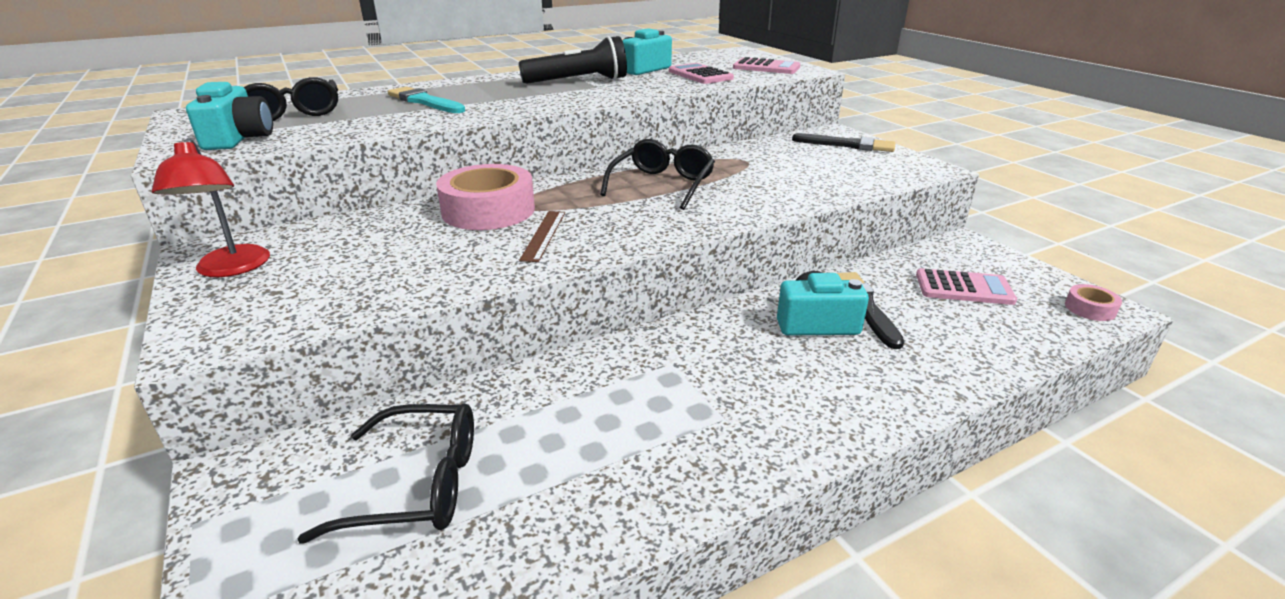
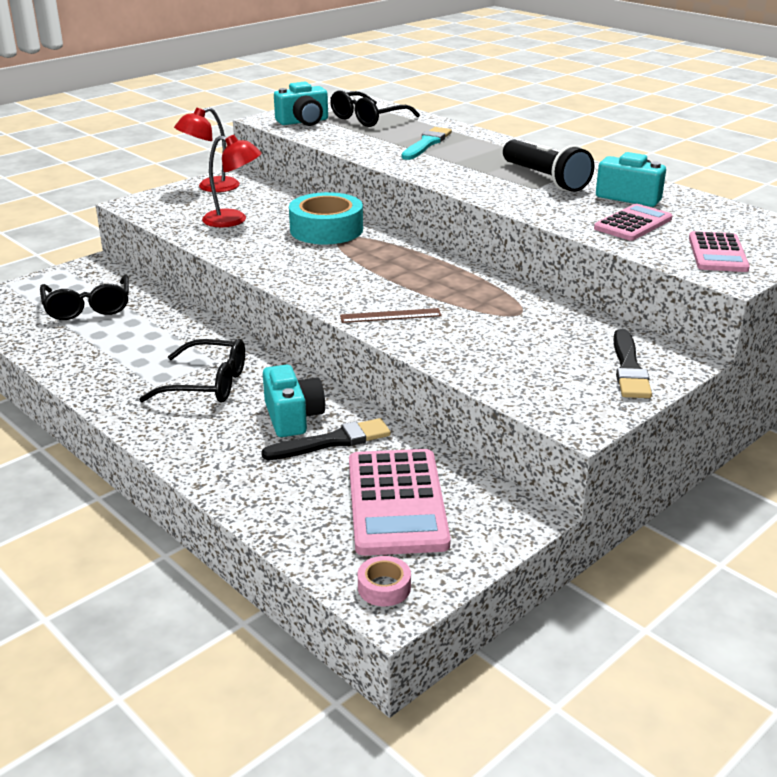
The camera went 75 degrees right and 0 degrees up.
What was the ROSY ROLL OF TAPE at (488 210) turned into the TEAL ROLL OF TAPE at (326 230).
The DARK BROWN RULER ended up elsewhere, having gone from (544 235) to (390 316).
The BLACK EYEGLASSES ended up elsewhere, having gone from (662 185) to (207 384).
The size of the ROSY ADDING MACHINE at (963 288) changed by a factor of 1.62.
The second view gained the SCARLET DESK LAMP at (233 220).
------------------------------------------------
■ **Directions for this task**: Scan the listing for the string "from" and copy every line that carries it.

■ **Response**:
The DARK BROWN RULER ended up elsewhere, having gone from (544 235) to (390 316).
The BLACK EYEGLASSES ended up elsewhere, having gone from (662 185) to (207 384).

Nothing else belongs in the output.